Data segment:
>>>>

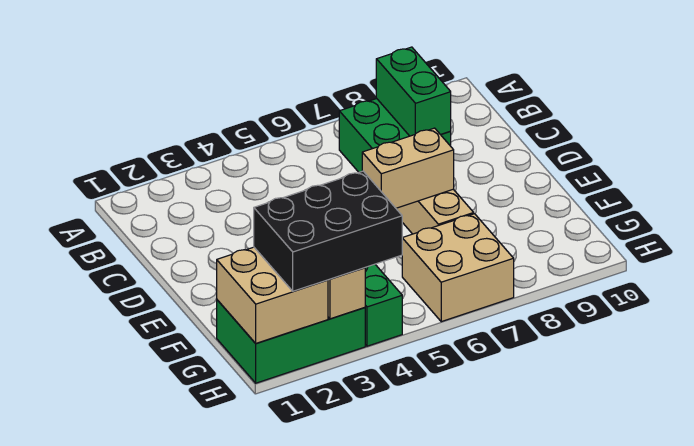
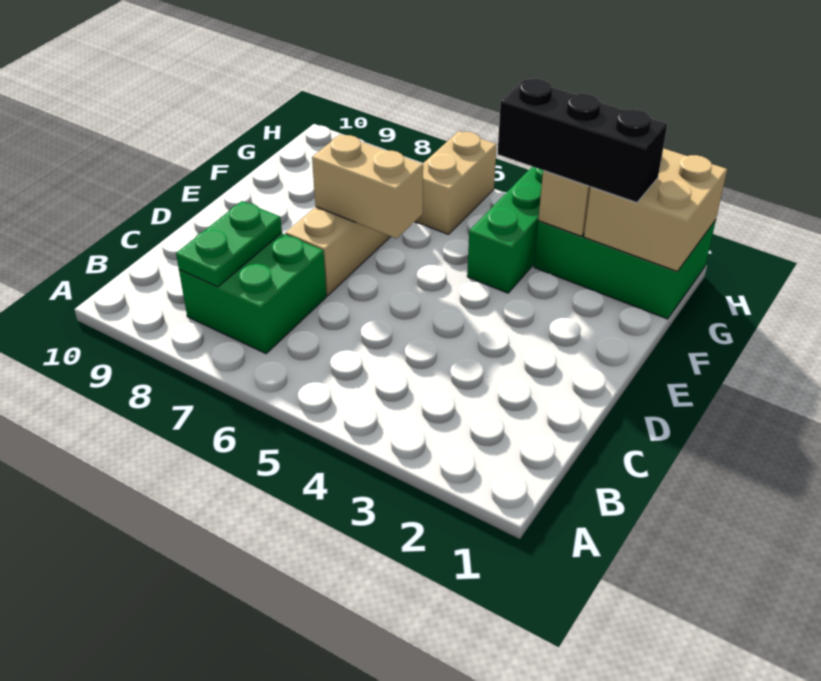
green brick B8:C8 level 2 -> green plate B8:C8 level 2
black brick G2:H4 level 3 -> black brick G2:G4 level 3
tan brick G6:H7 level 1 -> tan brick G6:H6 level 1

<<<<

Exercise goal: Please output the data above exactly as given, omitting every picture.

Final answer:
green brick B8:C8 level 2 -> green plate B8:C8 level 2
black brick G2:H4 level 3 -> black brick G2:G4 level 3
tan brick G6:H7 level 1 -> tan brick G6:H6 level 1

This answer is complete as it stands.